TASK DESCRIPTION —
Report, word for word, every line of the material that contains "none".

DATA SHOWN —
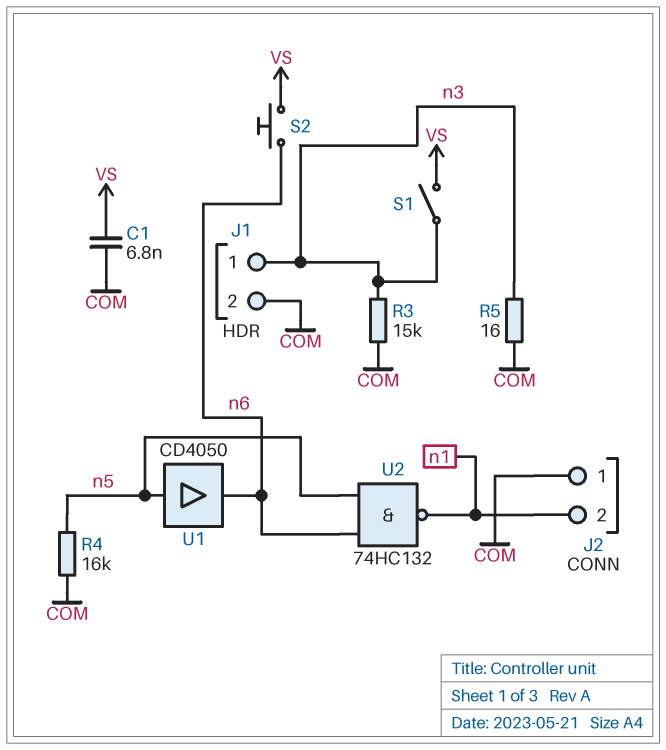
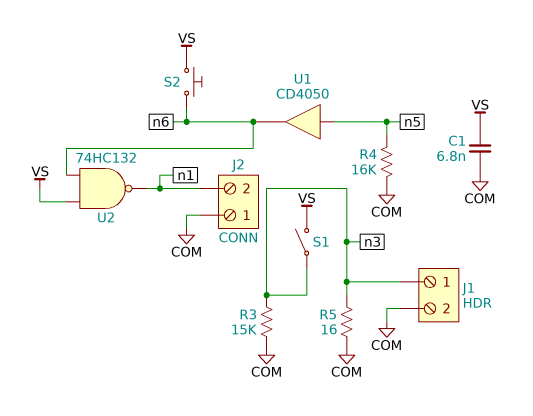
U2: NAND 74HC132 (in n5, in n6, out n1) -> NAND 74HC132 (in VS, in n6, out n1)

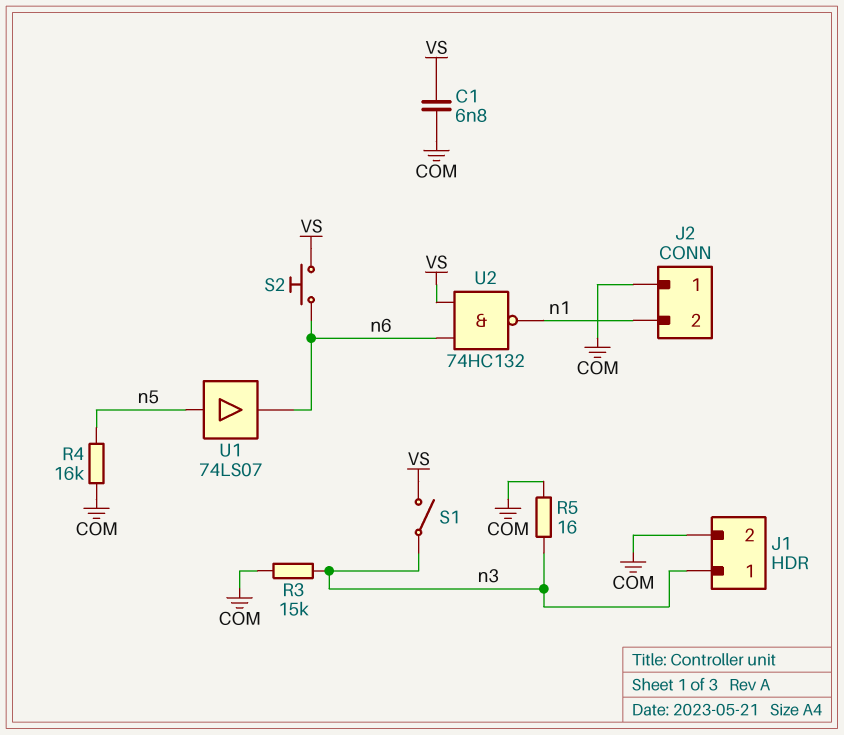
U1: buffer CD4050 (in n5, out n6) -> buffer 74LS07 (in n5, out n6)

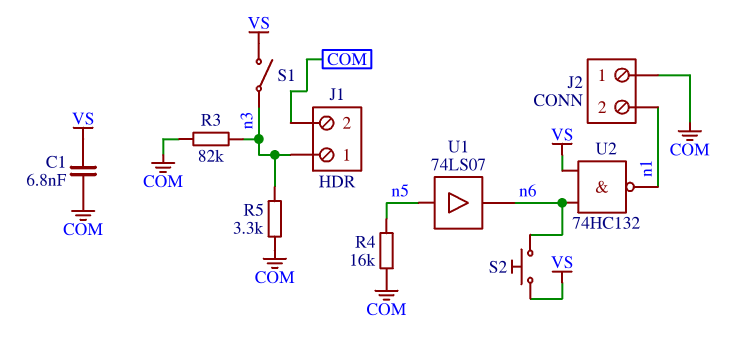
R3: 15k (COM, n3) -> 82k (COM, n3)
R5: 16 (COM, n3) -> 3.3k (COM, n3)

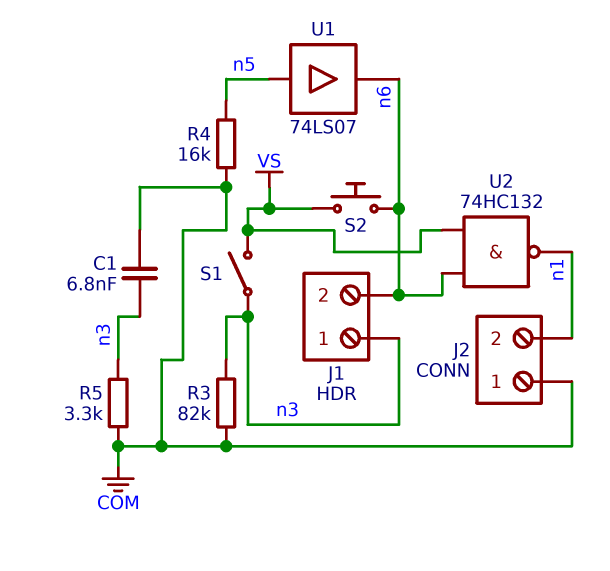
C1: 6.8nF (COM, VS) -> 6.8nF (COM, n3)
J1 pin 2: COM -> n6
* * *
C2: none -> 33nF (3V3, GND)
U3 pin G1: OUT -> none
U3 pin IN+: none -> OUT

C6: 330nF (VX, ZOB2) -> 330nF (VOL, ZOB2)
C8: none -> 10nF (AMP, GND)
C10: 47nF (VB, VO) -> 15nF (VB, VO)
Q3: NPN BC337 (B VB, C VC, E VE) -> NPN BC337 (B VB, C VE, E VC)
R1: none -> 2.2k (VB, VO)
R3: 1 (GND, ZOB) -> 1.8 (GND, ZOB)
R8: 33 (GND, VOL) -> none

TASK ANSWER —
C2: none -> 33nF (3V3, GND)
U3 pin G1: OUT -> none
U3 pin IN+: none -> OUT
C8: none -> 10nF (AMP, GND)
R1: none -> 2.2k (VB, VO)
R8: 33 (GND, VOL) -> none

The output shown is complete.